What is expected: In full and exactly, reproduce the entries below, but omit the pictures.

Data in this exercise:

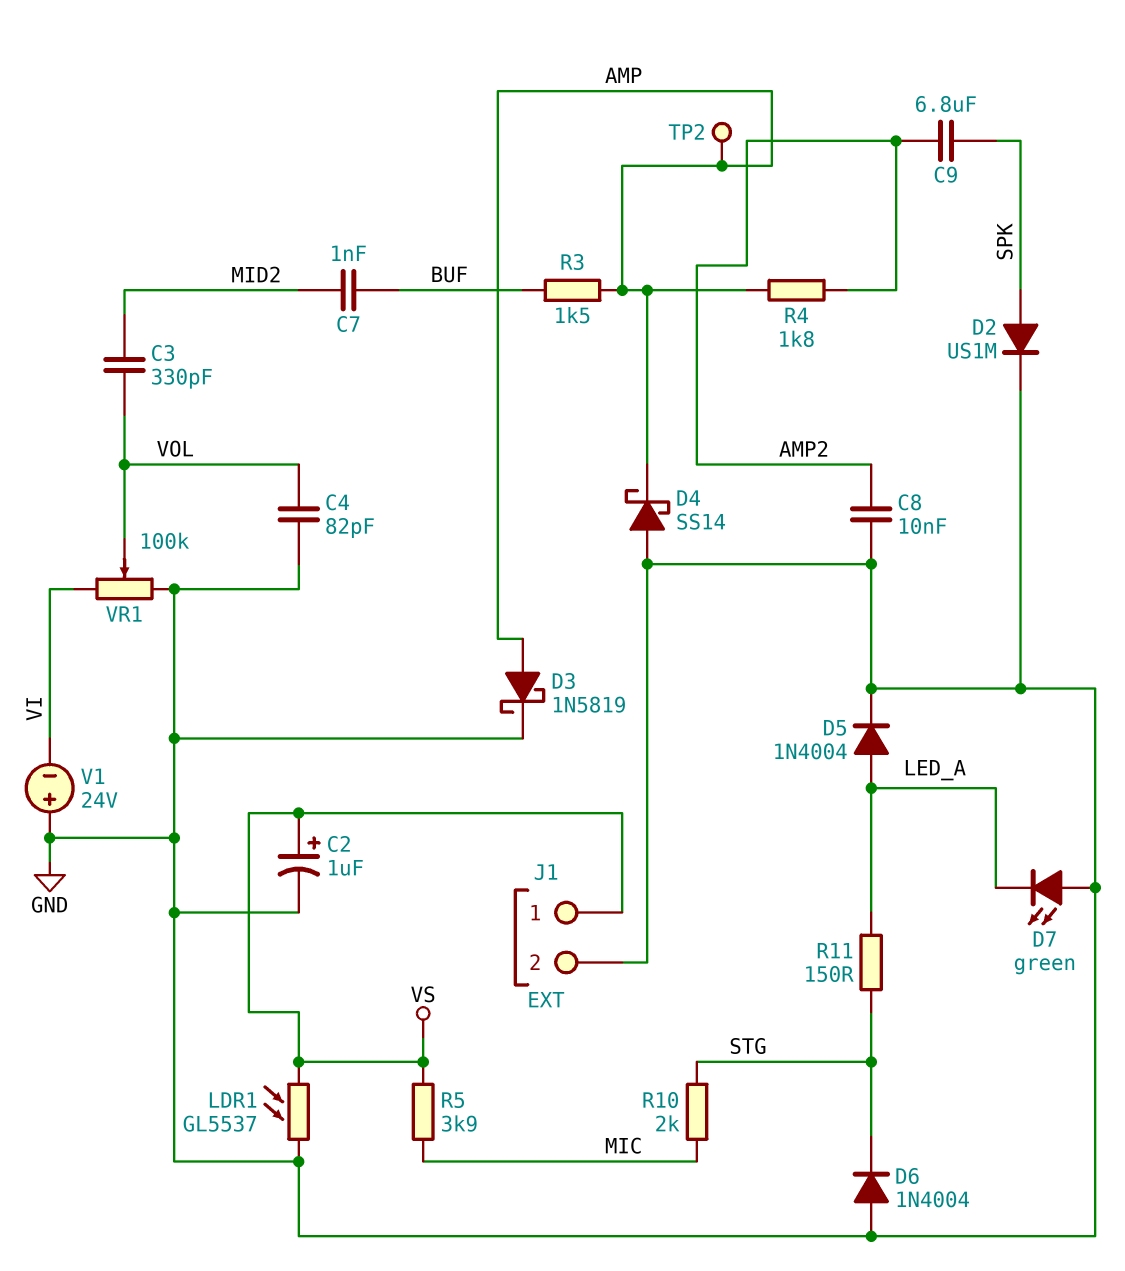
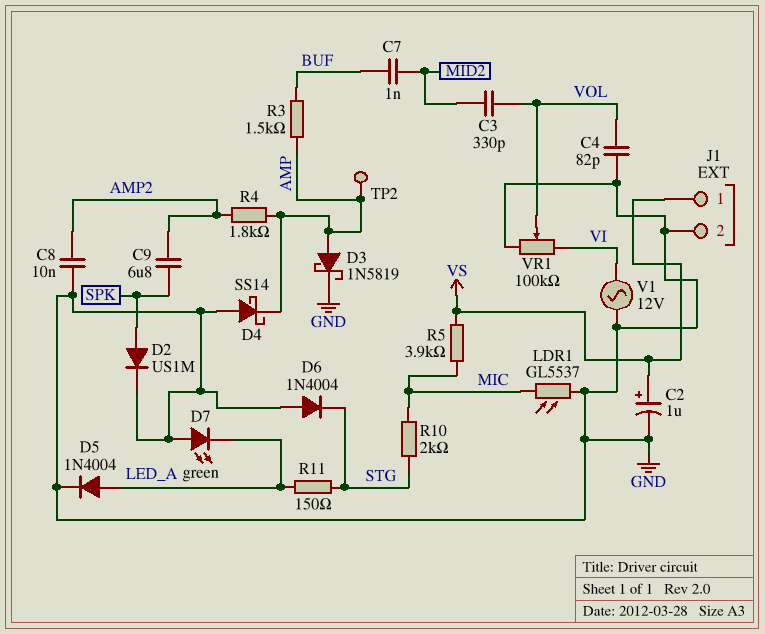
LDR1: GL5537 (GND, VS) -> GL5537 (GND, MIC)
V1: 24V (plus GND, minus VI) -> AC 12V (GND, VI)

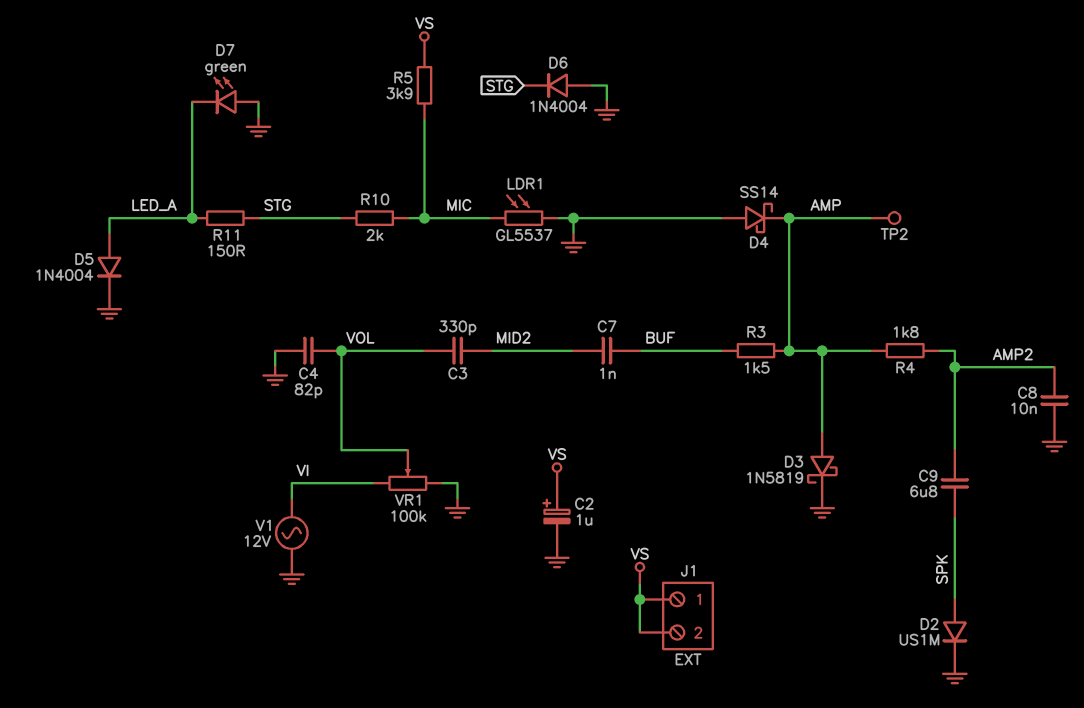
J1 pin 2: GND -> VS

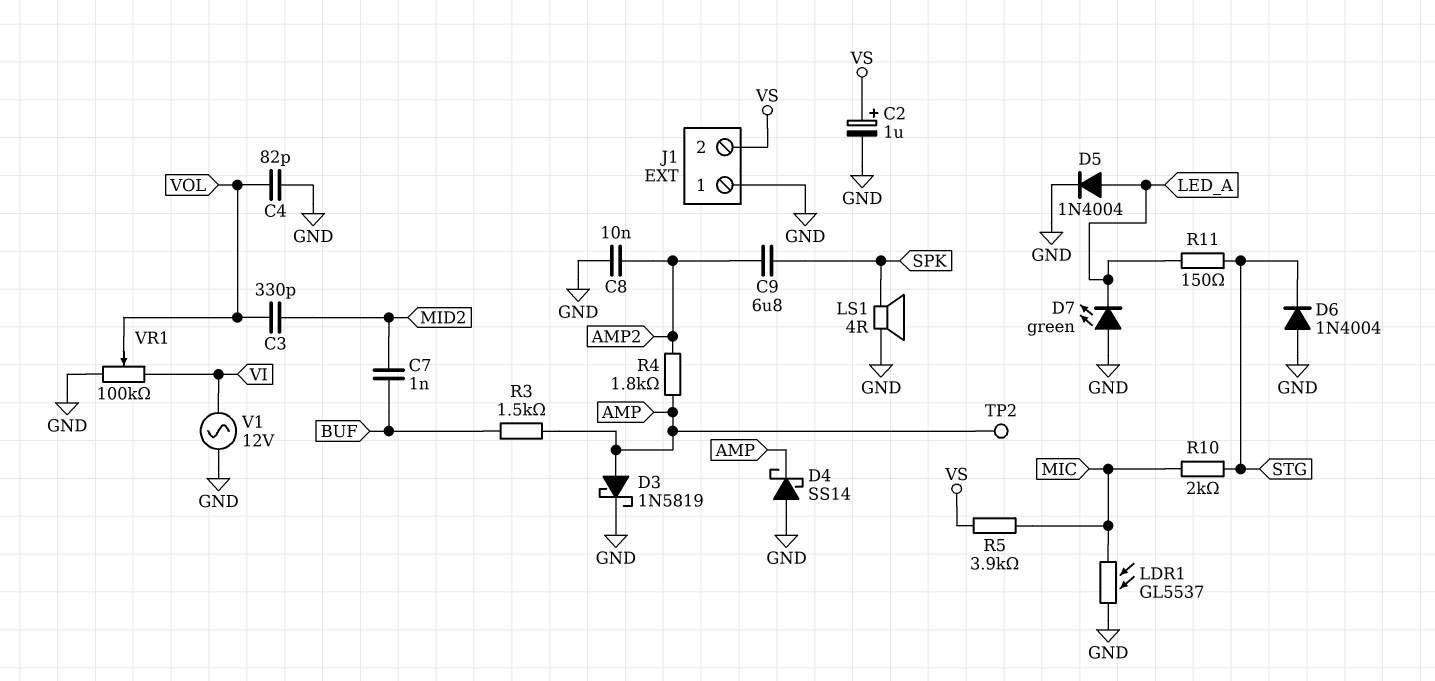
D2: diode US1M (A SPK, K GND) -> none
J1 pin 1: VS -> GND
LS1: none -> speaker 4R (GND, SPK)

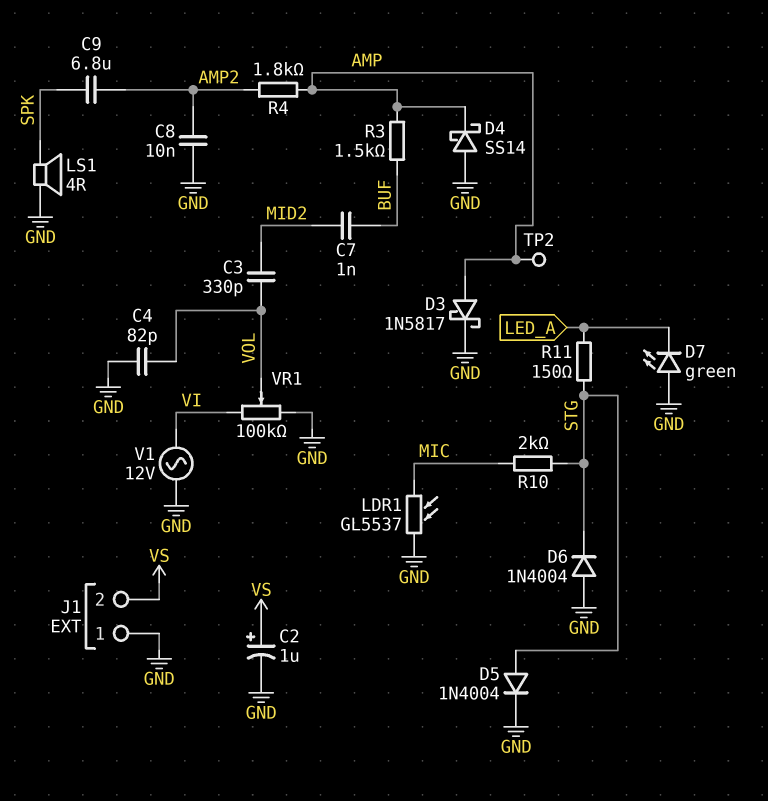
D3: schottky 1N5819 (A AMP, K GND) -> schottky 1N5817 (A AMP, K GND)
D5: diode 1N4004 (A LED_A, K GND) -> diode 1N4004 (A STG, K GND)
R5: 3.9k (MIC, VS) -> none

Solution to this task:
LDR1: GL5537 (GND, VS) -> GL5537 (GND, MIC)
V1: 24V (plus GND, minus VI) -> AC 12V (GND, VI)

J1 pin 2: GND -> VS

D2: diode US1M (A SPK, K GND) -> none
J1 pin 1: VS -> GND
LS1: none -> speaker 4R (GND, SPK)

D3: schottky 1N5819 (A AMP, K GND) -> schottky 1N5817 (A AMP, K GND)
D5: diode 1N4004 (A LED_A, K GND) -> diode 1N4004 (A STG, K GND)
R5: 3.9k (MIC, VS) -> none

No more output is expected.